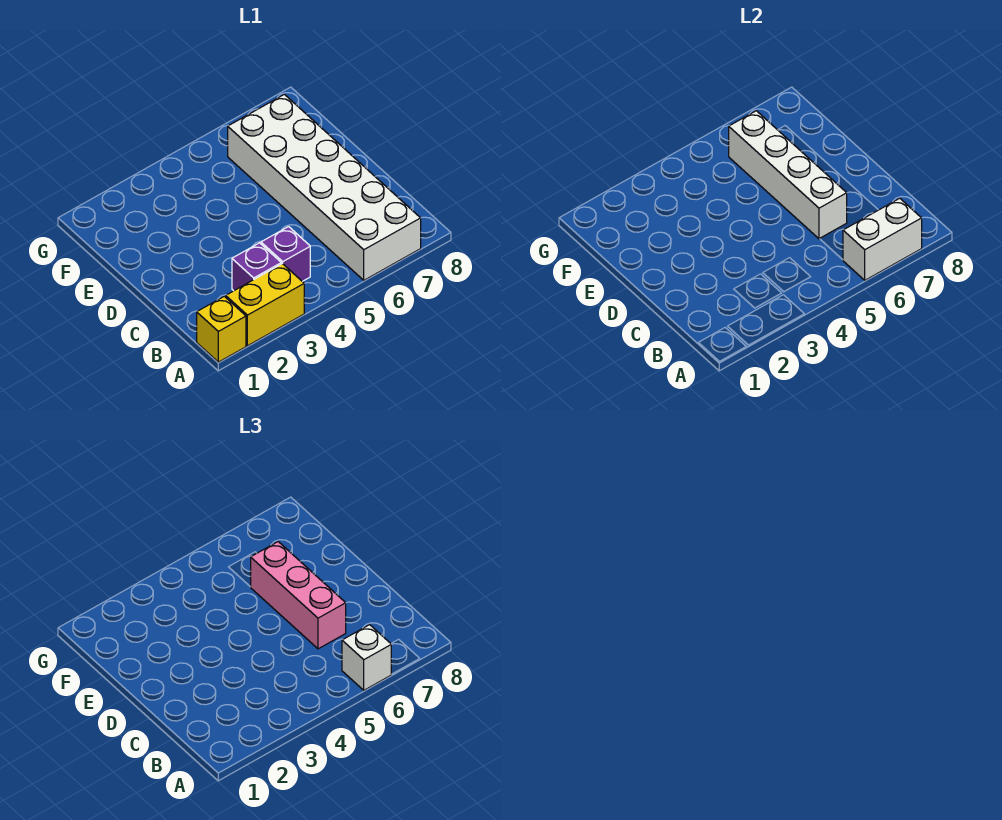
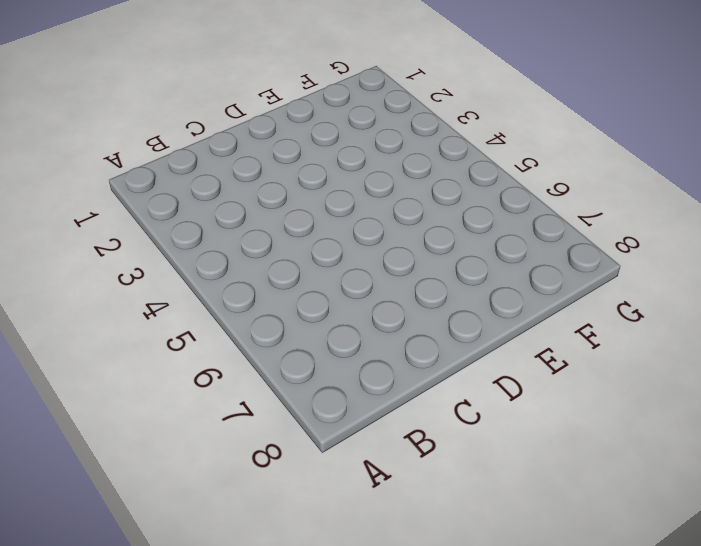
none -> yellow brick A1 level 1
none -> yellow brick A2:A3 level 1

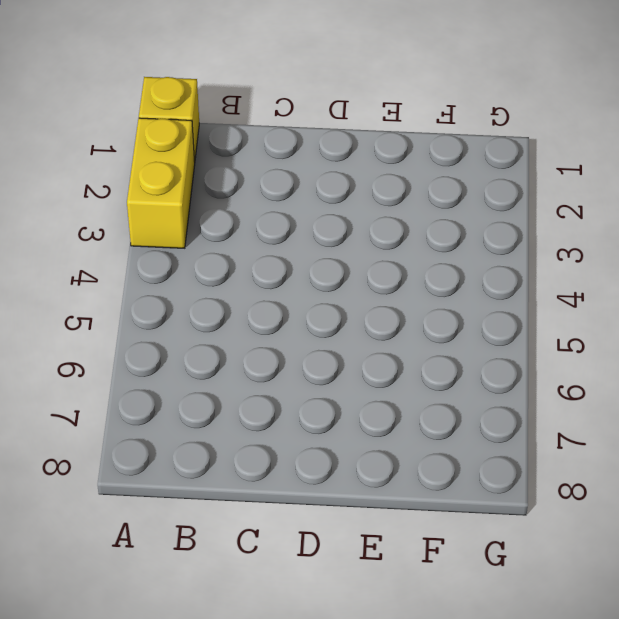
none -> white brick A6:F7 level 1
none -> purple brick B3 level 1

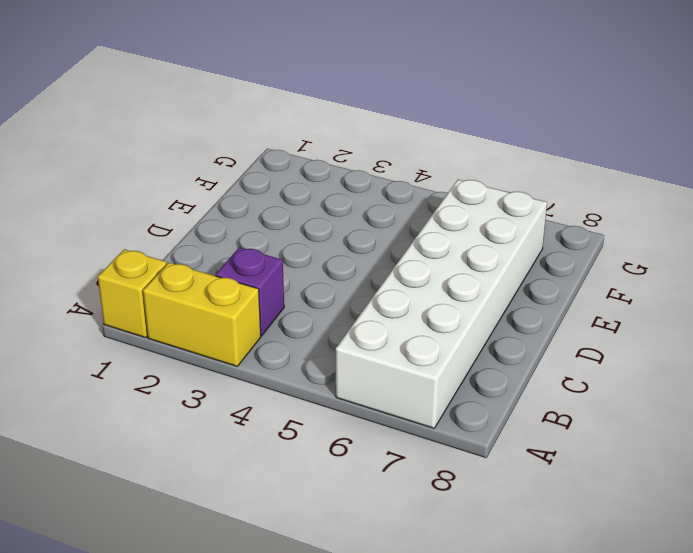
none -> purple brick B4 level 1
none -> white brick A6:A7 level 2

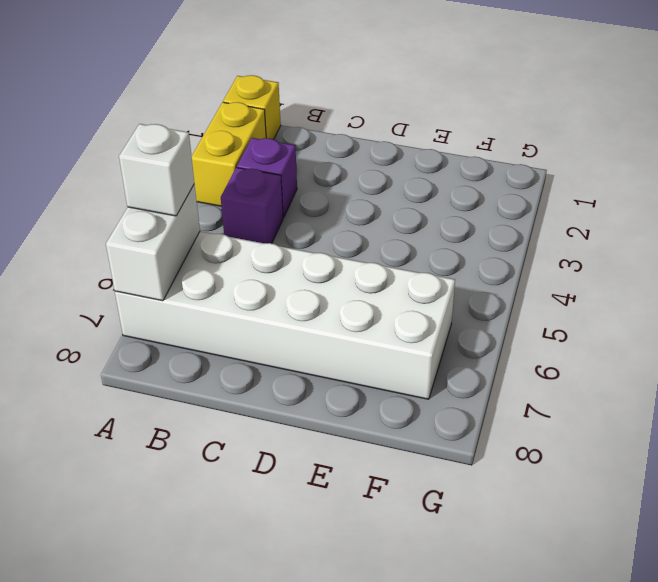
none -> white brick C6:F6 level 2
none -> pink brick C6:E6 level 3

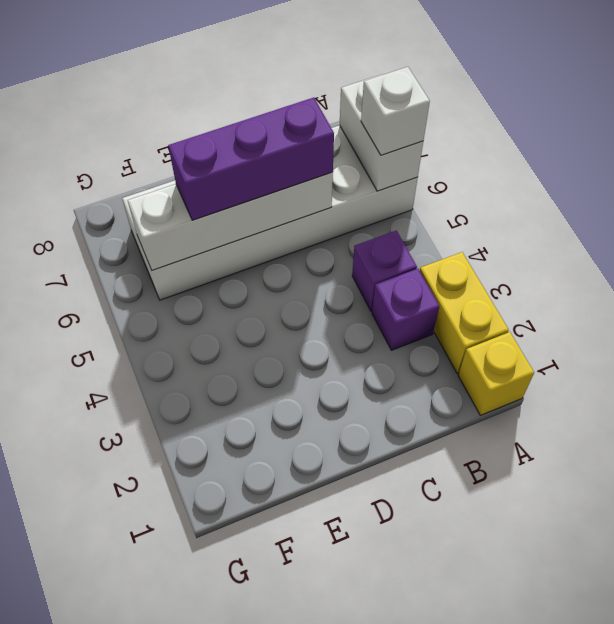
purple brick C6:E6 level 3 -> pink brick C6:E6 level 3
* * * * * * *
> [ACTIVITY]
Search the data for "pink". Copy every line that has it.

> [COMPLETED EXERCISE]
none -> pink brick C6:E6 level 3
purple brick C6:E6 level 3 -> pink brick C6:E6 level 3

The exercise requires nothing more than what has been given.